→ THE PROBLEM:
Write out each record in full and exactly as given. Skip any pictures.

→ RECORDS FOR THIS TASK:

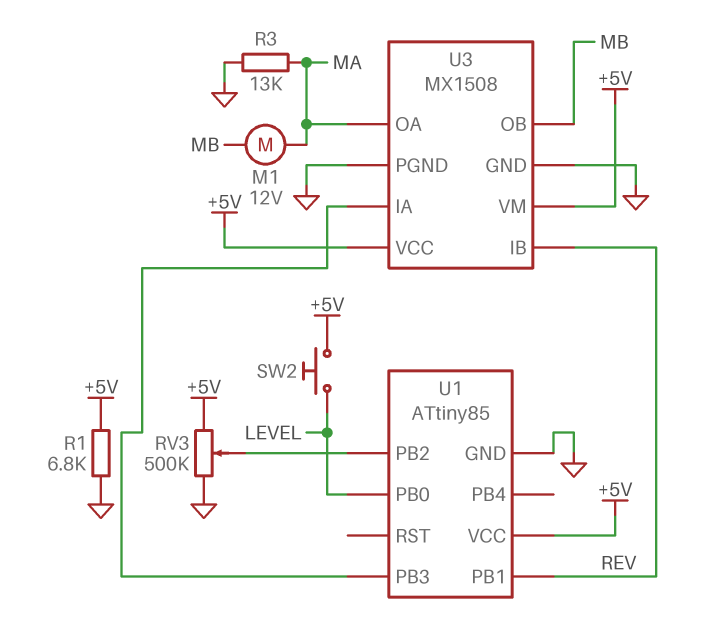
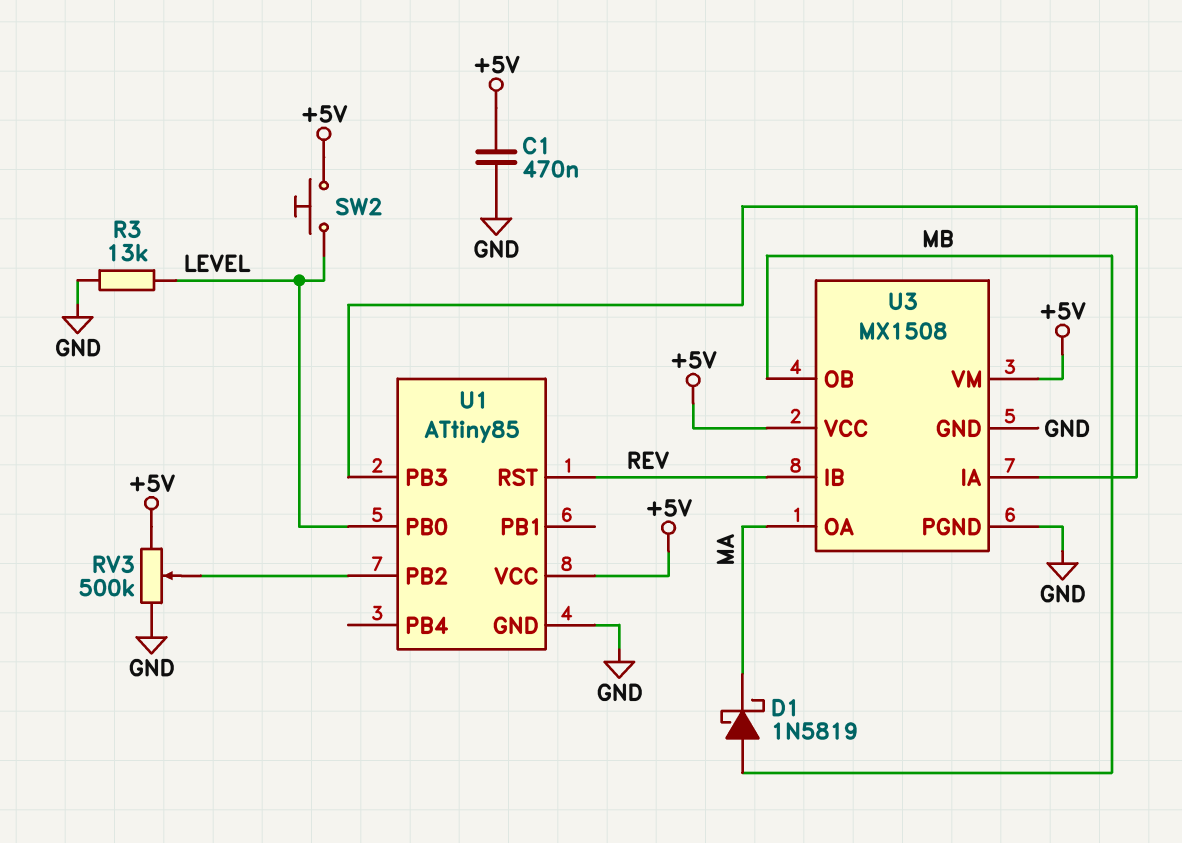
C1: none -> 470nF (+5V, GND)
D1: none -> schottky 1N5819 (A MB, K MA)
M1: motor 12V (MA, MB) -> none
R1: 6.8k (+5V, GND) -> none
R3: 13k (GND, MA) -> 13k (GND, LEVEL)
U1 pin PB1: REV -> none
U1 pin RST: none -> REV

→ OUTPUT FOR THIS TASK:
C1: none -> 470nF (+5V, GND)
D1: none -> schottky 1N5819 (A MB, K MA)
M1: motor 12V (MA, MB) -> none
R1: 6.8k (+5V, GND) -> none
R3: 13k (GND, MA) -> 13k (GND, LEVEL)
U1 pin PB1: REV -> none
U1 pin RST: none -> REV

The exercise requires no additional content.